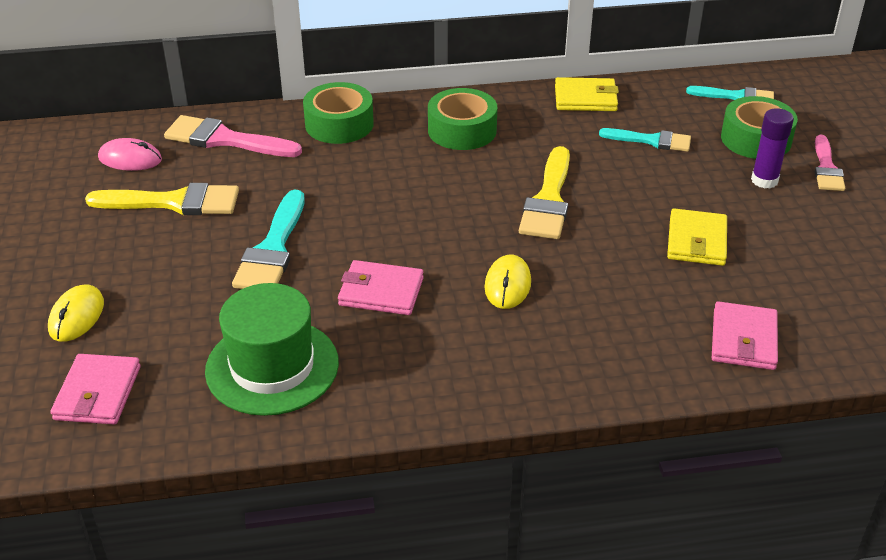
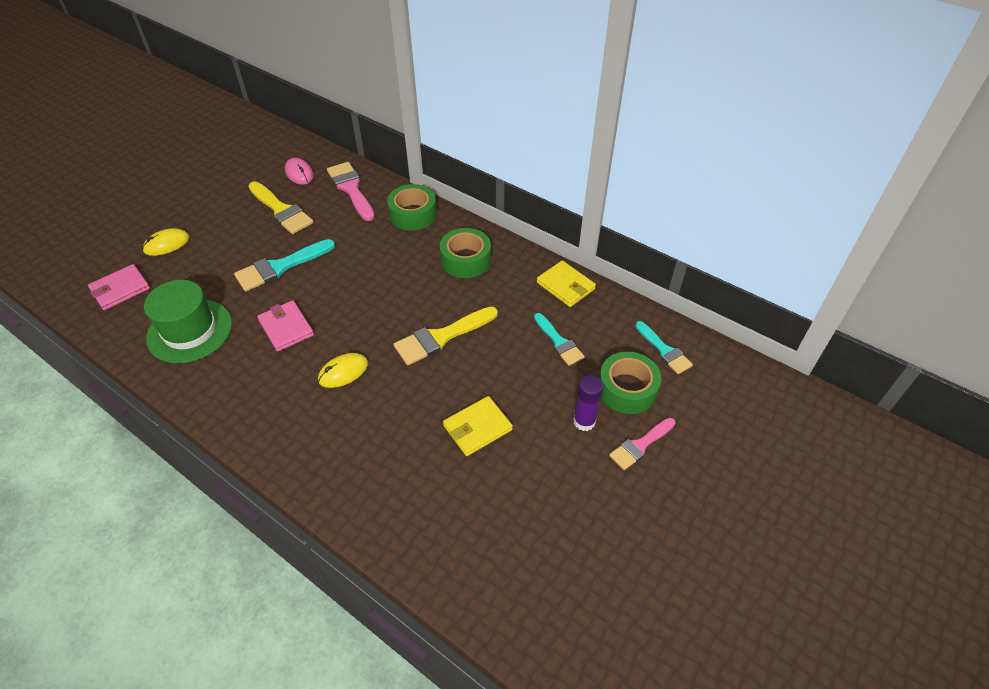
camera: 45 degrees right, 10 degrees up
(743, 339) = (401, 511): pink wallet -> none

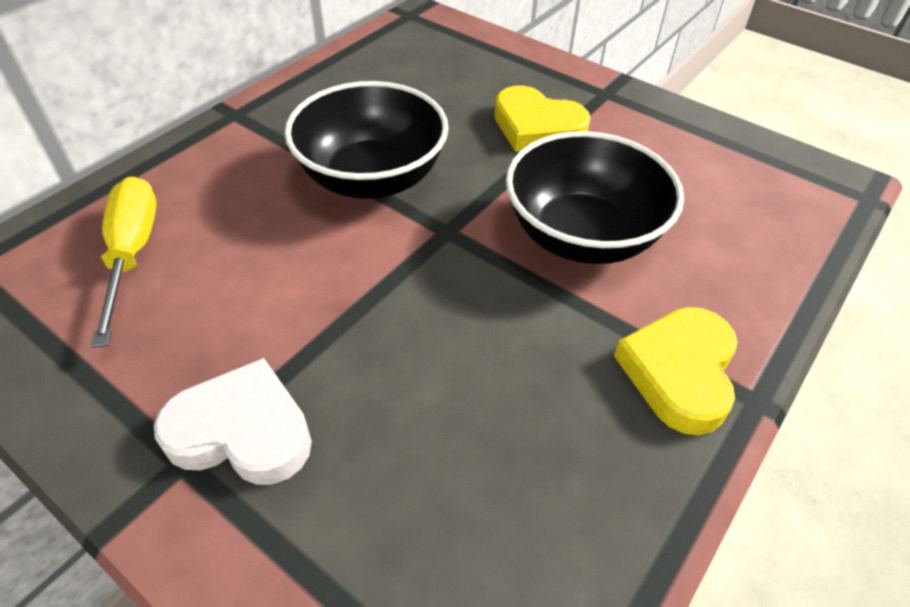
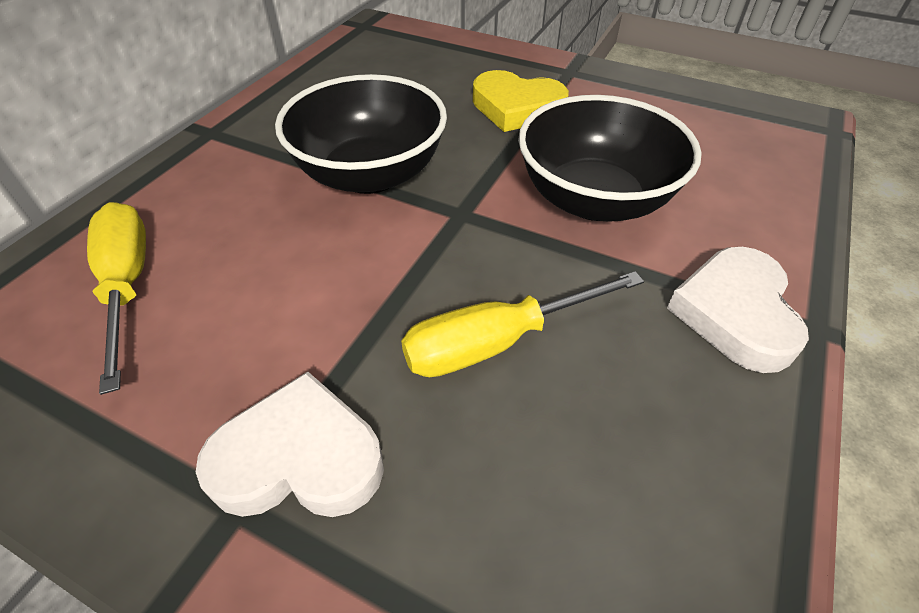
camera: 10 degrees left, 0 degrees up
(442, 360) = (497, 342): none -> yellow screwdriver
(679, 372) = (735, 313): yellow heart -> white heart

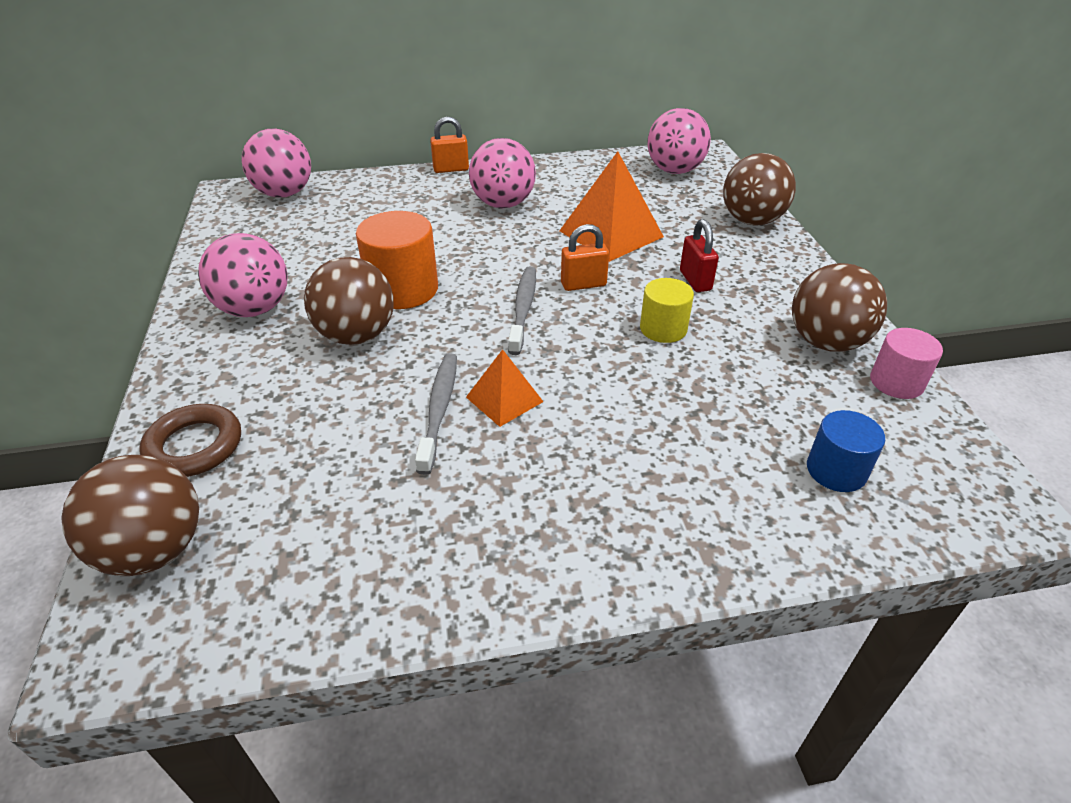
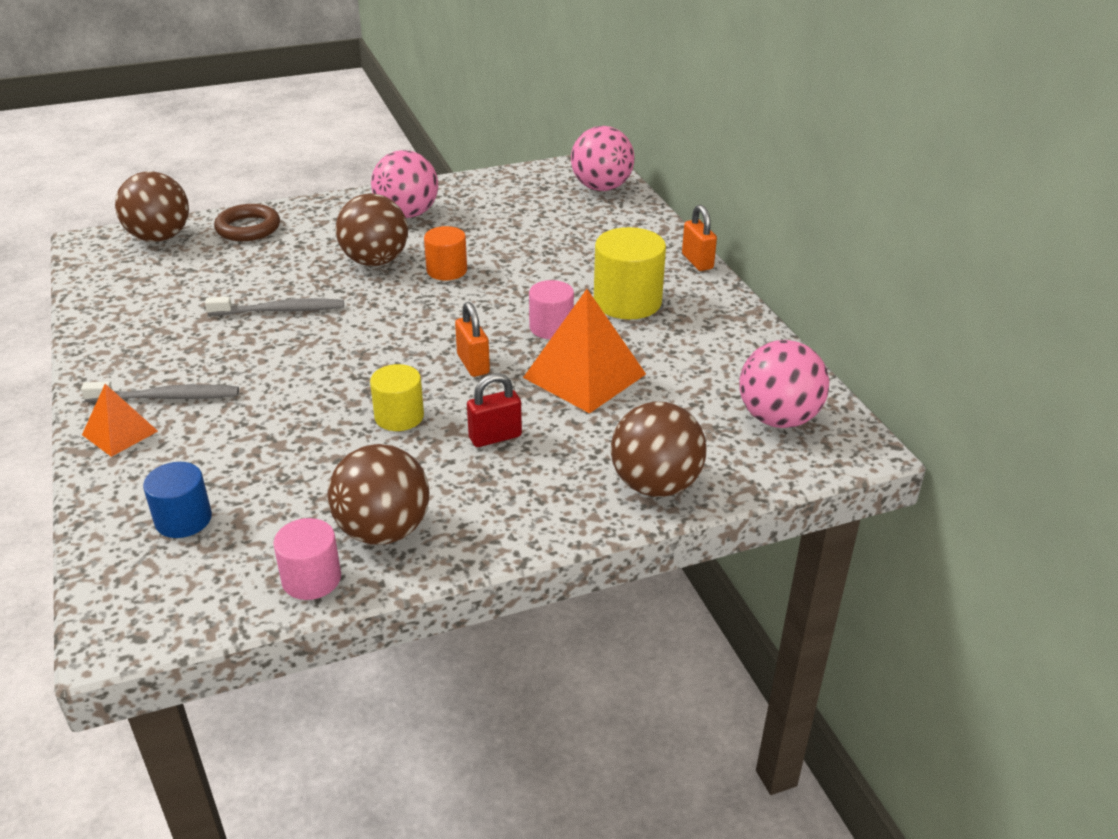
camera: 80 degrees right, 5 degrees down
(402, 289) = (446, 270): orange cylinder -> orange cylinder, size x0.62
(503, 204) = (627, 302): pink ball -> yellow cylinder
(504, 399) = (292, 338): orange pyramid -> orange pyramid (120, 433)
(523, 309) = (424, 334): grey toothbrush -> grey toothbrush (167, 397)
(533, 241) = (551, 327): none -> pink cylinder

════════════════════

WORK INSTRUCTIONS
Examine the listing line by line and give the number of lines where "orange" occurs, with nothing added.

OUTPUT FOR THIS TASK
2